Pozycje ze zbioru danych:

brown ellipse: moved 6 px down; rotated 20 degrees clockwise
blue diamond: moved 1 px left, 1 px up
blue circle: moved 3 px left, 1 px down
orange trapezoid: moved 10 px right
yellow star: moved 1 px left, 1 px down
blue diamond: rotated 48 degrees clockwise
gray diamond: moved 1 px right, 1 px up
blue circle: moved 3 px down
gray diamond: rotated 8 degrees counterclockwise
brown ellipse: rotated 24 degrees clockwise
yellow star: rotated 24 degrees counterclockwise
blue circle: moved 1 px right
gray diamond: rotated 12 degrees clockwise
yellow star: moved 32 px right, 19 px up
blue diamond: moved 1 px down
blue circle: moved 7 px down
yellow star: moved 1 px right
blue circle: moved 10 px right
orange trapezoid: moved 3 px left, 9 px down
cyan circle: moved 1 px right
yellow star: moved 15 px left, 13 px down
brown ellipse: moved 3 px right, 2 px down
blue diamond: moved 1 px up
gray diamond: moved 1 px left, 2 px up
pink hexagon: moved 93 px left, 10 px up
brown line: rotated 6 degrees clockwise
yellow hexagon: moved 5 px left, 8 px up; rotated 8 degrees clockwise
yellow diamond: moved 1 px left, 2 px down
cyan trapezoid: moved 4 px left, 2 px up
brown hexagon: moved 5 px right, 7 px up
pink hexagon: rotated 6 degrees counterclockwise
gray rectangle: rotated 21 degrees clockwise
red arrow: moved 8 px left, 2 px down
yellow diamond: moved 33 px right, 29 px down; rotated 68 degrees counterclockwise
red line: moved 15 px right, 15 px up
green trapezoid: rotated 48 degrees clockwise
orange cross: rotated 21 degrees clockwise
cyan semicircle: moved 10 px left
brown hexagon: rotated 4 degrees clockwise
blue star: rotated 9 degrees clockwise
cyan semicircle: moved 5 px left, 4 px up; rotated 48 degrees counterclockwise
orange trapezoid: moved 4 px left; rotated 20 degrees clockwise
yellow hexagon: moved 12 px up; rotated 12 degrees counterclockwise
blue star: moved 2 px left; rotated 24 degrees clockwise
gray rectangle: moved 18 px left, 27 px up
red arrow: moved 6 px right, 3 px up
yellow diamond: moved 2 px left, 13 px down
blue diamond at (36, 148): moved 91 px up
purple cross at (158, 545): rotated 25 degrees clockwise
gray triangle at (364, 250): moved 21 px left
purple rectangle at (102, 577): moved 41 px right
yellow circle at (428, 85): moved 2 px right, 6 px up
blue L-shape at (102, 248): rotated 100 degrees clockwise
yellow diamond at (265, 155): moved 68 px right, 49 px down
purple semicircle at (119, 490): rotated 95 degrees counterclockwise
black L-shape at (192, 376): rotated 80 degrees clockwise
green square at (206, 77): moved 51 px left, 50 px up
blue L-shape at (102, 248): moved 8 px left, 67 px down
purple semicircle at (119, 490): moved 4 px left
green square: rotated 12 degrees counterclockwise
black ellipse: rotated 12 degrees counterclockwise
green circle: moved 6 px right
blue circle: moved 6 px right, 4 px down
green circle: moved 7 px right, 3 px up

### Cel ćwiczenia
Zapisz wszystkie powyższe pozycje w postaci listy numerowanej i pomiń puste wiersze.

### Rozwiązanie wzorcowe
1. brown ellipse: moved 6 px down; rotated 20 degrees clockwise
2. blue diamond: moved 1 px left, 1 px up
3. blue circle: moved 3 px left, 1 px down
4. orange trapezoid: moved 10 px right
5. yellow star: moved 1 px left, 1 px down
6. blue diamond: rotated 48 degrees clockwise
7. gray diamond: moved 1 px right, 1 px up
8. blue circle: moved 3 px down
9. gray diamond: rotated 8 degrees counterclockwise
10. brown ellipse: rotated 24 degrees clockwise
11. yellow star: rotated 24 degrees counterclockwise
12. blue circle: moved 1 px right
13. gray diamond: rotated 12 degrees clockwise
14. yellow star: moved 32 px right, 19 px up
15. blue diamond: moved 1 px down
16. blue circle: moved 7 px down
17. yellow star: moved 1 px right
18. blue circle: moved 10 px right
19. orange trapezoid: moved 3 px left, 9 px down
20. cyan circle: moved 1 px right
21. yellow star: moved 15 px left, 13 px down
22. brown ellipse: moved 3 px right, 2 px down
23. blue diamond: moved 1 px up
24. gray diamond: moved 1 px left, 2 px up
25. pink hexagon: moved 93 px left, 10 px up
26. brown line: rotated 6 degrees clockwise
27. yellow hexagon: moved 5 px left, 8 px up; rotated 8 degrees clockwise
28. yellow diamond: moved 1 px left, 2 px down
29. cyan trapezoid: moved 4 px left, 2 px up
30. brown hexagon: moved 5 px right, 7 px up
31. pink hexagon: rotated 6 degrees counterclockwise
32. gray rectangle: rotated 21 degrees clockwise
33. red arrow: moved 8 px left, 2 px down
34. yellow diamond: moved 33 px right, 29 px down; rotated 68 degrees counterclockwise
35. red line: moved 15 px right, 15 px up
36. green trapezoid: rotated 48 degrees clockwise
37. orange cross: rotated 21 degrees clockwise
38. cyan semicircle: moved 10 px left
39. brown hexagon: rotated 4 degrees clockwise
40. blue star: rotated 9 degrees clockwise
41. cyan semicircle: moved 5 px left, 4 px up; rotated 48 degrees counterclockwise
42. orange trapezoid: moved 4 px left; rotated 20 degrees clockwise
43. yellow hexagon: moved 12 px up; rotated 12 degrees counterclockwise
44. blue star: moved 2 px left; rotated 24 degrees clockwise
45. gray rectangle: moved 18 px left, 27 px up
46. red arrow: moved 6 px right, 3 px up
47. yellow diamond: moved 2 px left, 13 px down
48. blue diamond at (36, 148): moved 91 px up
49. purple cross at (158, 545): rotated 25 degrees clockwise
50. gray triangle at (364, 250): moved 21 px left
51. purple rectangle at (102, 577): moved 41 px right
52. yellow circle at (428, 85): moved 2 px right, 6 px up
53. blue L-shape at (102, 248): rotated 100 degrees clockwise
54. yellow diamond at (265, 155): moved 68 px right, 49 px down
55. purple semicircle at (119, 490): rotated 95 degrees counterclockwise
56. black L-shape at (192, 376): rotated 80 degrees clockwise
57. green square at (206, 77): moved 51 px left, 50 px up
58. blue L-shape at (102, 248): moved 8 px left, 67 px down
59. purple semicircle at (119, 490): moved 4 px left
60. green square: rotated 12 degrees counterclockwise
61. black ellipse: rotated 12 degrees counterclockwise
62. green circle: moved 6 px right
63. blue circle: moved 6 px right, 4 px down
64. green circle: moved 7 px right, 3 px up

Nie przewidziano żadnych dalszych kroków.